• What you should do: Your task is to write out every line of the data exactly. Drop the pictures.

• Data segment:
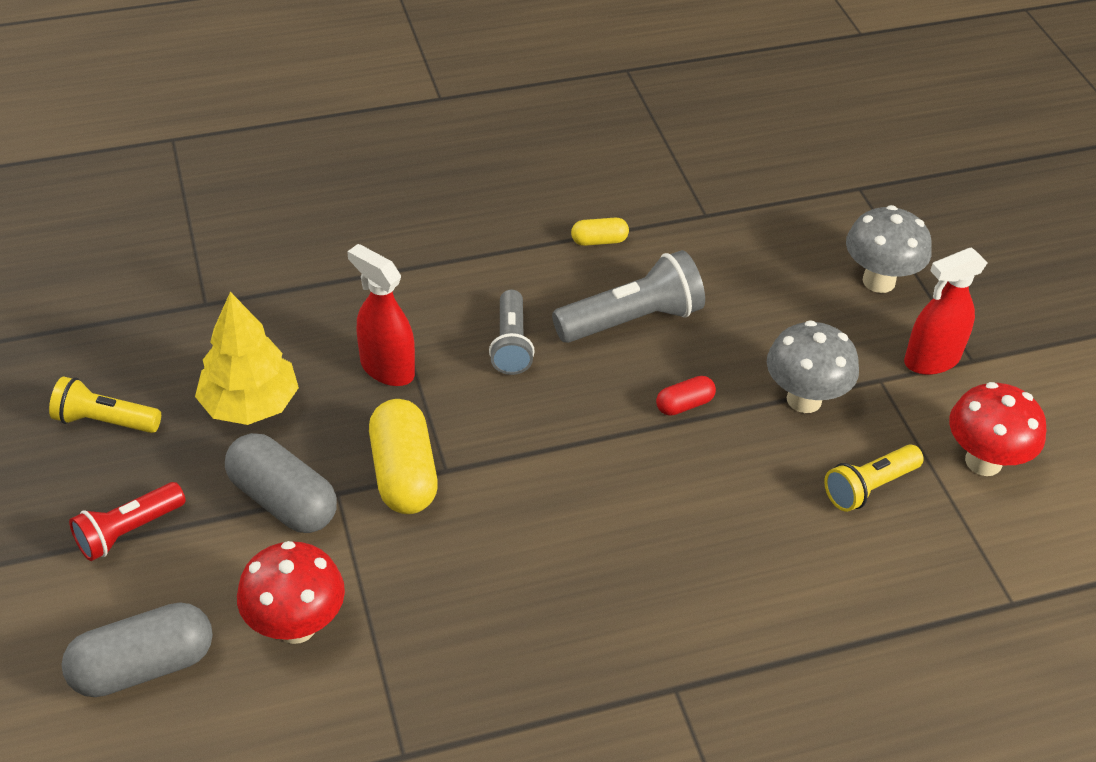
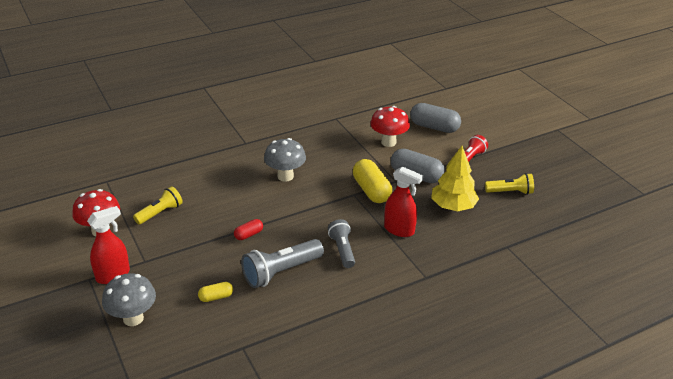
camera: 170 degrees right, 10 degrees down
(143, 666) = (434, 127): grey capsule -> grey capsule turned 60 degrees clockwise
(599, 241) = (308, 317): yellow capsule -> yellow capsule (216, 297)
(804, 399) = (187, 245): grey mushroom -> grey mushroom (285, 176)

• Solution to this exercise:
camera: 170 degrees right, 10 degrees down
(143, 666) = (434, 127): grey capsule -> grey capsule turned 60 degrees clockwise
(599, 241) = (308, 317): yellow capsule -> yellow capsule (216, 297)
(804, 399) = (187, 245): grey mushroom -> grey mushroom (285, 176)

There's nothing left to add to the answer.